* **TASK**: Update everything from the start of the listing down to the line containing "road 2 (residential): [(368,251),(503,0)]", replacing "pedestrian" with "walking" and keeping all else unchanged. Leave the pictures out.

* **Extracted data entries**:
# # # #

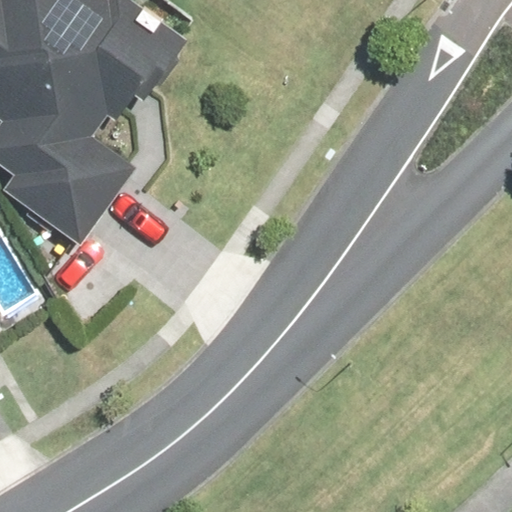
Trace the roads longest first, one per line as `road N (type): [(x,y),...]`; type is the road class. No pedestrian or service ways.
road 1 (residential): [(78,511),(151,468),(262,366),(368,251)]
road 2 (residential): [(368,251),(503,0)]
road 3 (residential): [(511,128),(368,251)]
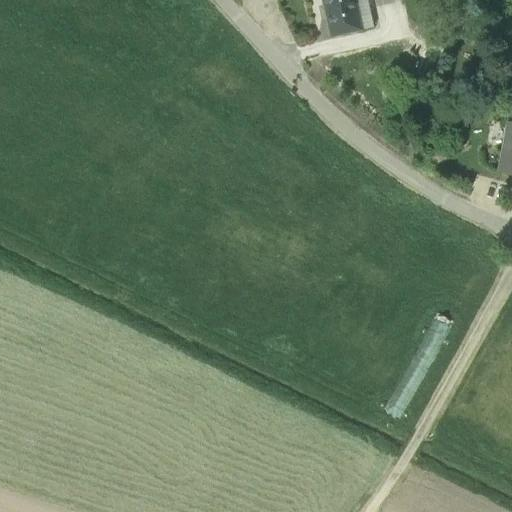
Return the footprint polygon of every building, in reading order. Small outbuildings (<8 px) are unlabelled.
[(323,0),(331,36),(362,29),(355,0),(323,0)] [(368,0),(355,0),(362,29),(374,26),(368,0)] [(511,121),(510,122),(509,123),(511,123),(502,171),(501,170),(500,172),(511,173),(511,121)] [(511,123),(509,123),(501,170),(502,171),(511,123)] [(435,145),(426,161),(441,169),(451,154),(435,145)]
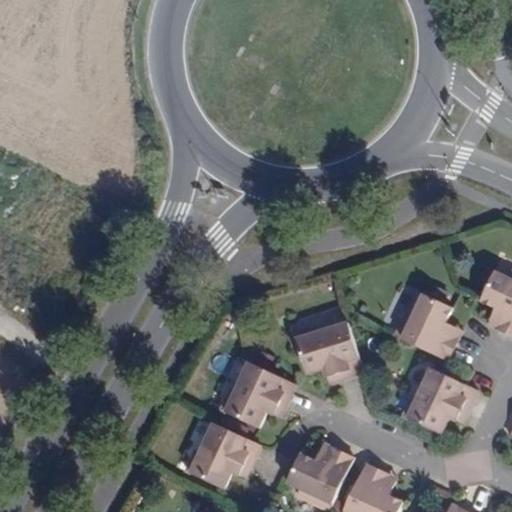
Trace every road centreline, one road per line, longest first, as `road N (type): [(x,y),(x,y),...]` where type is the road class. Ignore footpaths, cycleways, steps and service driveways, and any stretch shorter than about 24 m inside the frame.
road 1 (primary): [(186,118),(176,204),(0,511)]
road 2 (primary): [(53,511),(201,255),(259,201),(294,184)]
road 3 (residential): [(286,445),(311,418),(431,470),(468,467)]
road 4 (unclassified): [(383,156),(459,159),(511,180)]
road 5 (primary): [(186,118),(225,161),(294,184)]
road 6 (primary): [(383,156),(421,112),(435,41)]
road 7 (primary): [(177,0),(168,70),(186,118)]
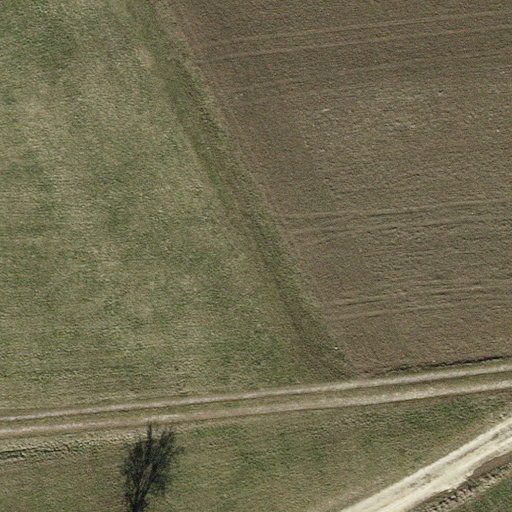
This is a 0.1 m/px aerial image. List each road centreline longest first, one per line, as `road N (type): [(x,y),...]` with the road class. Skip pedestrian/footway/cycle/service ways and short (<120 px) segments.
road 1 (track): [(0,426),(511,376)]
road 2 (track): [(143,0),(337,398)]
road 3 (track): [(365,511),(511,431)]
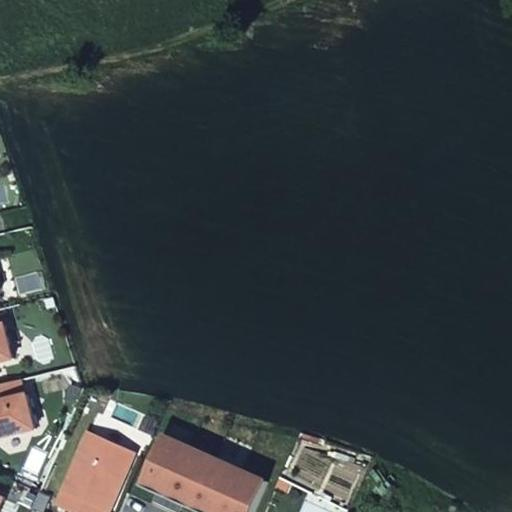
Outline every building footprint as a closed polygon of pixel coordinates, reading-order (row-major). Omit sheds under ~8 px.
[(23,381),(0,386),(0,439),(38,431),(30,396),(27,397),(23,381)] [(90,432),(57,506),(70,511),(109,511),(110,511),(105,510),(118,479),(113,476),(125,448),(90,432)] [(165,435),(143,485),(157,492),(167,469),(180,474),(192,447),(165,435)] [(192,447),(180,474),(192,480),(182,503),(194,508),(217,458),(192,447)] [(136,453),(125,448),(113,476),(118,479),(105,510),(110,511),(136,453)] [(217,458),(194,508),(203,511),(208,511),(218,491),(230,497),(243,469),(217,458)] [(167,469),(157,492),(169,497),(180,474),(167,469)] [(243,469),(230,497),(244,503),(239,511),(255,511),(269,481),(243,469)] [(180,474),(169,497),(182,503),(192,480),(180,474)] [(218,491),(208,511),(223,511),(230,497),(218,491)] [(230,497),(223,511),(239,511),(244,503),(230,497)]
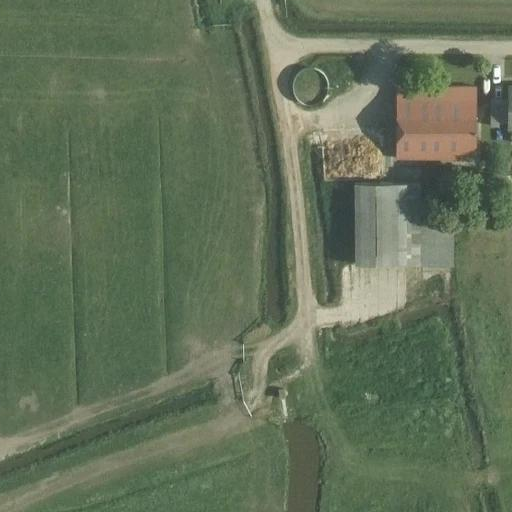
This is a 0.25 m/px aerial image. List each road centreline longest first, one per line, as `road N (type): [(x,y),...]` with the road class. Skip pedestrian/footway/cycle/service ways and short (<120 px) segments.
road 1 (unclassified): [(308,352),(273,55)]
road 2 (unclassified): [(511,52),(273,55)]
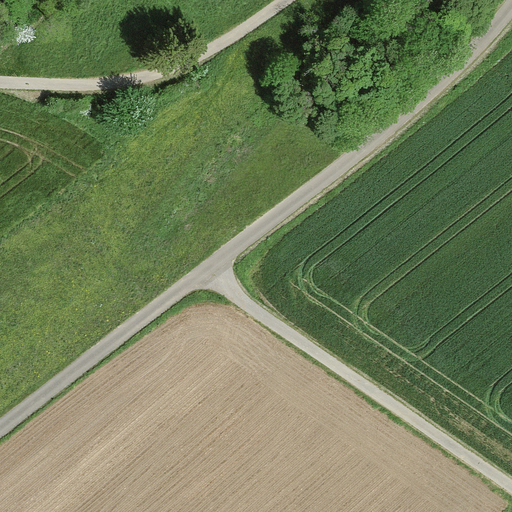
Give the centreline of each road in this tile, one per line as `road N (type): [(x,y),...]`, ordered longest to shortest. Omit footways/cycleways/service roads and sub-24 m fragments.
road 1 (residential): [(511,5),(443,78),(206,272)]
road 2 (unclassified): [(511,491),(206,272)]
road 3 (track): [(288,0),(152,77),(107,87),(0,84)]
road 4 (residential): [(206,272),(0,432)]
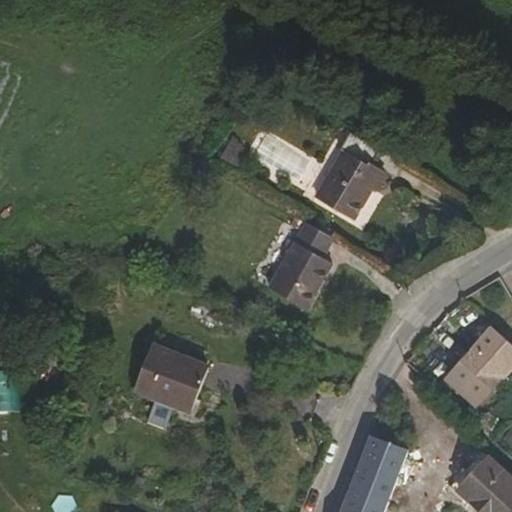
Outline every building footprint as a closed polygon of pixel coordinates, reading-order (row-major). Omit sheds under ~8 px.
[(400,210),(357,184),(330,229),(373,255),(400,210)] [(348,299),(307,277),(280,322),(323,344),(348,299)] [(511,401),(511,390),(488,368),(460,402),(490,429),(511,401)] [(224,414),(168,402),(160,441),(217,454),(224,414)] [(441,448),(400,434),(391,460),(394,461),(394,459),(433,472),(441,448)] [(394,461),(391,460),(373,511),(419,511),(433,472),(394,459),(394,461)] [(304,468),(295,465),(288,485),(297,489),(304,468)] [(483,511),(510,482),(504,477),(474,511),(483,511)] [(511,511),(511,483),(510,482),(483,511),(511,511)] [(66,511),(71,511),(74,496),(56,494),(53,510),(66,511)]
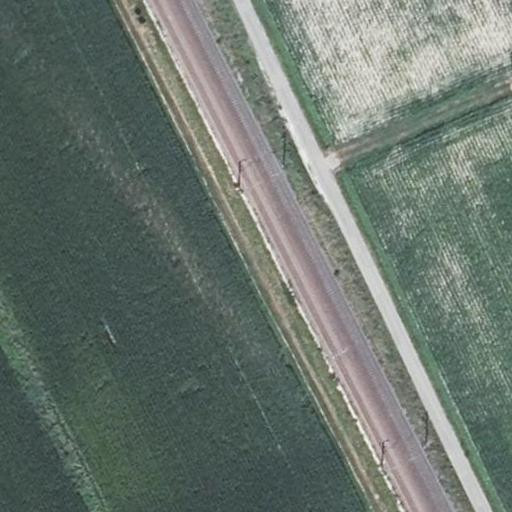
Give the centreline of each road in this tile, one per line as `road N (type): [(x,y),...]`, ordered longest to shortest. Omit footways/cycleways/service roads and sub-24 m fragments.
road 1 (track): [(122,0),(381,511)]
road 2 (unclassified): [(484,511),(240,0)]
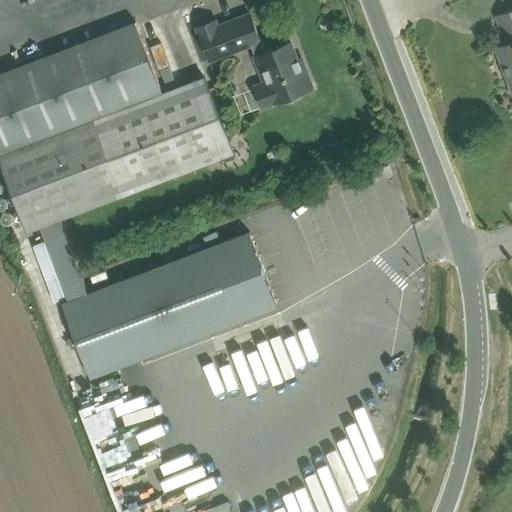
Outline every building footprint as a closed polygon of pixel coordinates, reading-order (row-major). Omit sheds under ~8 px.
[(511,85),(511,9),(498,15),(508,43),(498,47),(511,85)] [(215,19),(198,26),(200,33),(210,59),(251,43),(265,79),(253,84),(254,87),(258,99),(261,106),(262,110),(275,105),(274,102),(286,98),(290,99),(299,96),(300,92),(313,87),(305,67),(301,69),(297,57),(291,41),(265,51),(251,13),(218,26),(215,19)] [(135,20),(0,71),(0,155),(27,230),(41,225),(54,258),(60,275),(69,299),(63,302),(92,376),(278,305),(250,231),(89,292),(81,272),(61,217),(117,195),(89,120),(93,119),(163,92),(161,88),(135,20)] [(93,119),(89,120),(117,195),(122,194),(215,158),(234,151),(205,76),(187,83),(163,92),(93,119)] [(378,335),(374,395),(406,397),(410,319),(381,318),(380,335),(378,335)] [(313,325),(195,359),(208,404),(326,370),(313,325)] [(260,511),(333,511),(323,479),(309,484),(310,485),(299,489),(302,498),(260,511)]
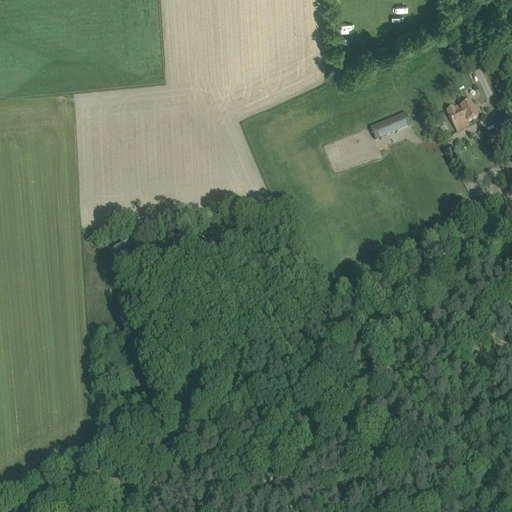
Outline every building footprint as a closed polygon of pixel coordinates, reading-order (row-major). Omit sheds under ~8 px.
[(341,0),(342,10),(350,9),(350,0),(341,0)] [(460,109),(458,110),(457,107),(454,109),(453,108),(446,112),(449,117),(448,117),(454,127),(466,121),(467,123),(478,118),(470,103),(460,108),(460,109)] [(371,141),(407,127),(402,114),(366,128),(371,141)] [(125,245),(125,246),(111,251),(122,279),(134,274),(134,273),(143,270),(135,251),(136,251),(133,242),(125,245)] [(138,291),(142,303),(149,300),(145,289),(138,291)] [(164,365),(171,382),(182,377),(175,361),(164,365)]
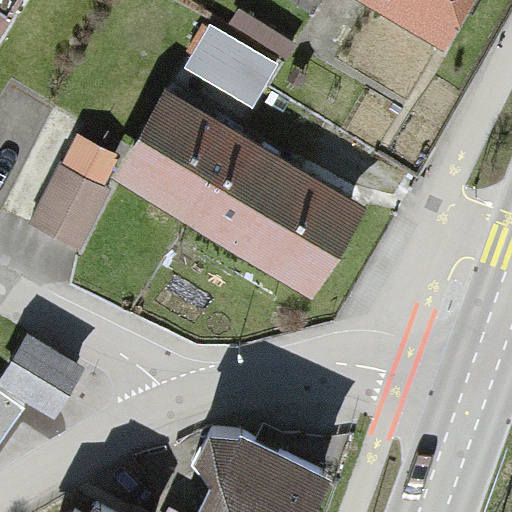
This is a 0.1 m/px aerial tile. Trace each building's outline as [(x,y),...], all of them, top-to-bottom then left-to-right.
[(461,0),(352,0),(433,48),(461,0)] [(363,209),(153,92),(101,184),(311,301),(363,209)] [(54,172),(26,224),(75,251),(103,199),(54,172)] [(27,334),(0,379),(0,385),(53,418),(83,368),(27,334)] [(0,407),(0,439),(15,419),(0,407)] [(100,511),(82,503),(77,511),(317,511),(329,490),(209,431),(168,511),(100,511)]
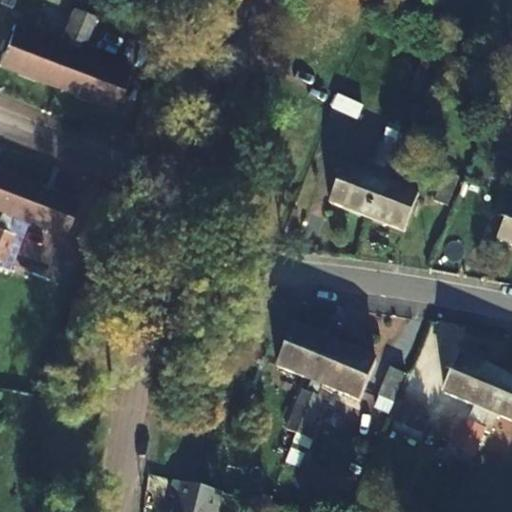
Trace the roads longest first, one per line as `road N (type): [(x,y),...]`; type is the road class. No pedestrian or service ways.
road 1 (residential): [(152,262),(511,312)]
road 2 (residential): [(121,511),(128,371),(152,262)]
road 3 (residential): [(169,187),(267,0)]
road 4 (residential): [(169,187),(0,124)]
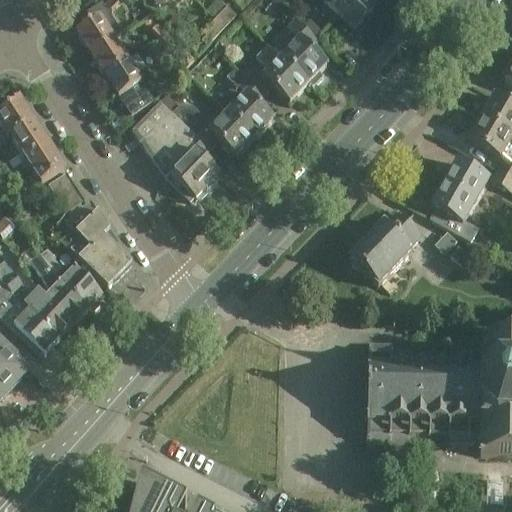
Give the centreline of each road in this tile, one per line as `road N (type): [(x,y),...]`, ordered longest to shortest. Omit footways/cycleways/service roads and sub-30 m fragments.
road 1 (secondary): [(196,309),(398,102),(473,0)]
road 2 (residential): [(16,39),(196,309)]
road 3 (secondary): [(6,511),(196,309)]
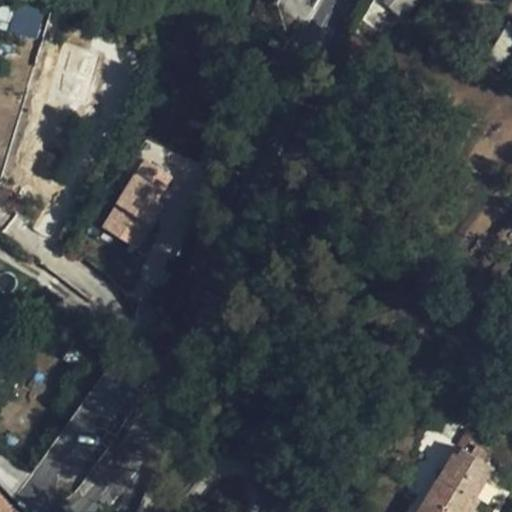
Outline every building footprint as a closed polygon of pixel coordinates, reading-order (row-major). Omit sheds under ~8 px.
[(0,4),(0,27),(10,30),(14,7),(0,4)] [(18,4),(9,30),(36,39),(45,13),(18,4)] [(511,49),(511,23),(510,22),(493,49),(507,57),(511,49)] [(104,231),(141,249),(175,175),(138,158),(104,231)] [(468,431),(459,446),(464,449),(473,433),(468,431)] [(472,453),(464,449),(459,455),(455,453),(420,511),(464,511),(473,498),(474,499),(475,498),(494,467),(486,462),(490,455),(476,446),(472,453)] [(19,511),(0,492),(0,511),(19,511)] [(473,511),(481,501),(475,498),(474,499),(473,498),(464,511),(473,511)]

# # # #

* **FULL ANSWER**:
Trace the roads longest first, one per line as `road N (type): [(x,y),...]`; type is the road class. No walking or service ways.
road 1 (residential): [(78,511),(151,468),(262,366),(368,251)]
road 2 (residential): [(368,251),(503,0)]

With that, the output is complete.